WORK INSTRUCTION:
Go to the line containing "purple padlock: 0 -> 3" in the records below. Repeat it and the lines after it exactly, all the way to the end.

TASK DATA:
------------

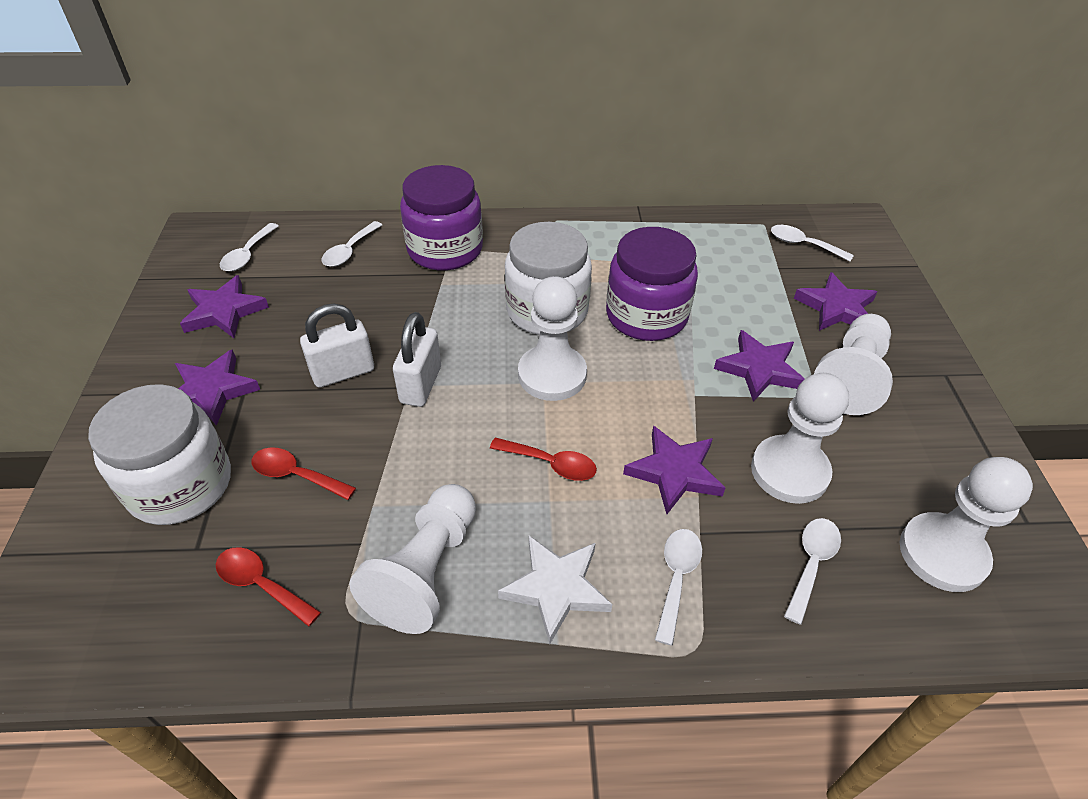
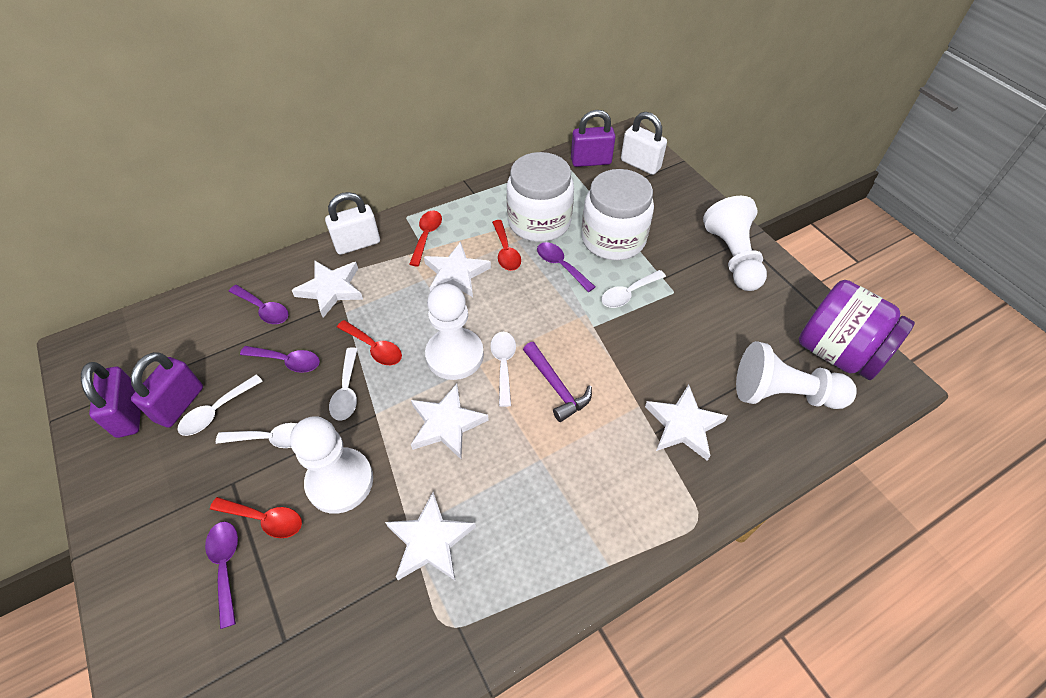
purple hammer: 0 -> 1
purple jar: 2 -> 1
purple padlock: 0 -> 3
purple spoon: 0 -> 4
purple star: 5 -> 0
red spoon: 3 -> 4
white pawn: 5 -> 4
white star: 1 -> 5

------------

TASK RESULT:
purple padlock: 0 -> 3
purple spoon: 0 -> 4
purple star: 5 -> 0
red spoon: 3 -> 4
white pawn: 5 -> 4
white star: 1 -> 5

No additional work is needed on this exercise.